■ WHAT TO PRODUCE
Rewrite the rows from the one containing "Return the [X, Y]" through the one containing "grim [855, 950]", inclusive, with their requests, and increase every coordinate value in the answers by 86. Leave the pictures out.

■ RECORD EXCERPTS
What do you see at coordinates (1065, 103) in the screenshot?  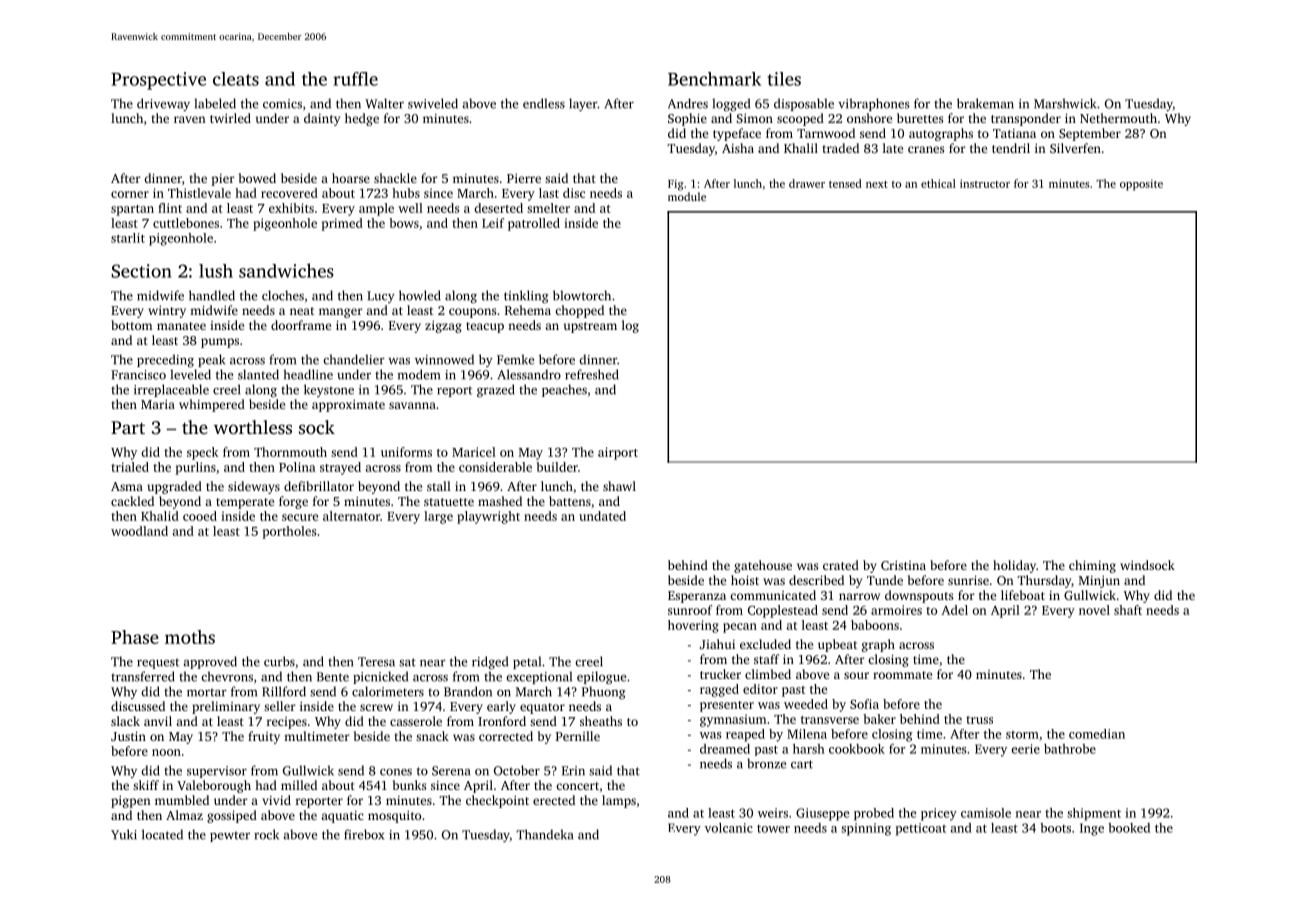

* * *

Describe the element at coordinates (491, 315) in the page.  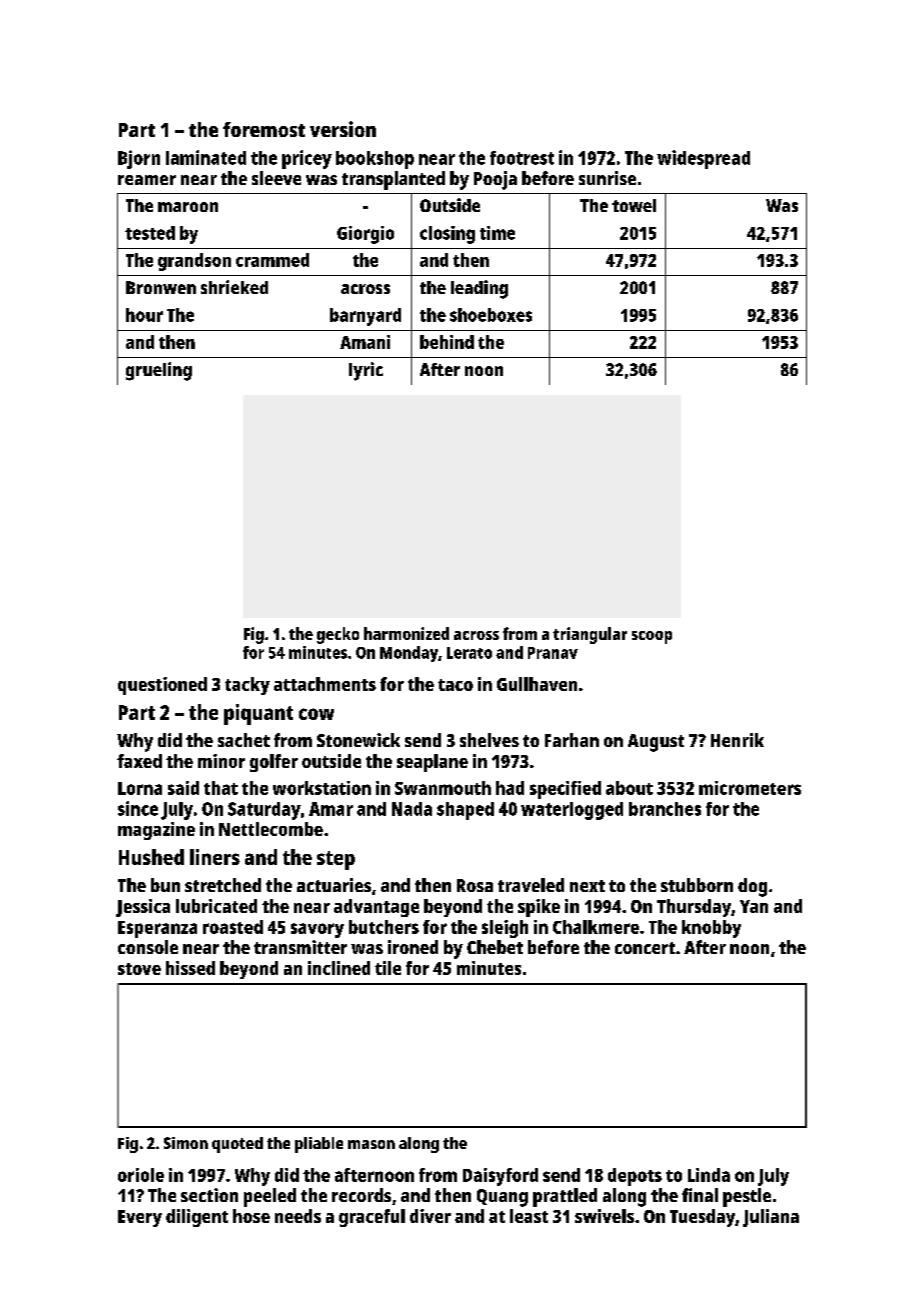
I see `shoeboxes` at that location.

==

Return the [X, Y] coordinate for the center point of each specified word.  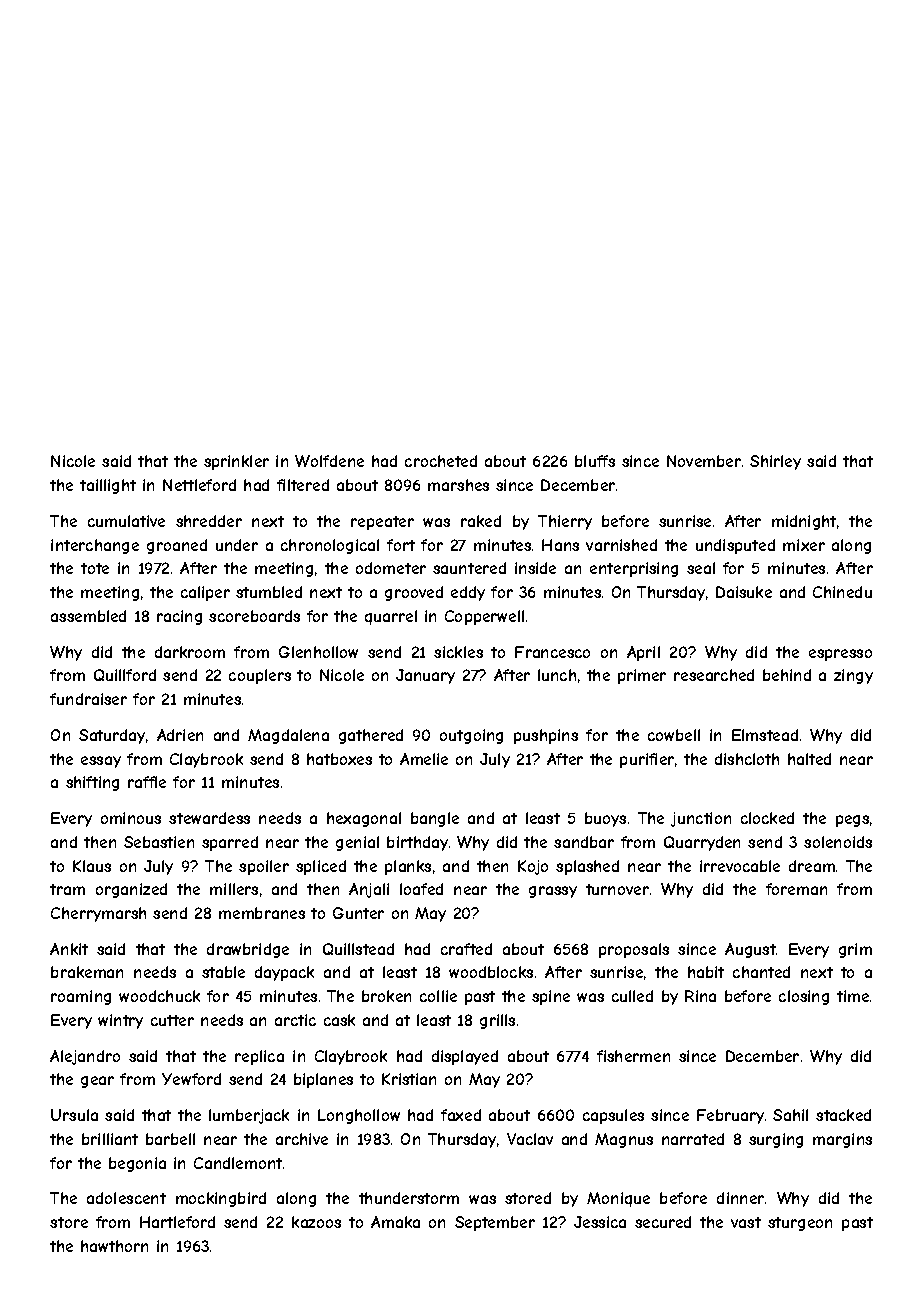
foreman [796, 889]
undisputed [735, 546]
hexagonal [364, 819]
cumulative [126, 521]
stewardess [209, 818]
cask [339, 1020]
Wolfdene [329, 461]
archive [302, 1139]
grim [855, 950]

■ RESULT OF THIS EXERCISE
Return the [X, Y] coordinate for the center point of each specified word.  
foreman [882, 975]
undisputed [821, 632]
hexagonal [450, 905]
cumulative [212, 607]
stewardess [295, 904]
cask [425, 1106]
Wolfdene [415, 547]
archive [388, 1225]
grim [941, 1036]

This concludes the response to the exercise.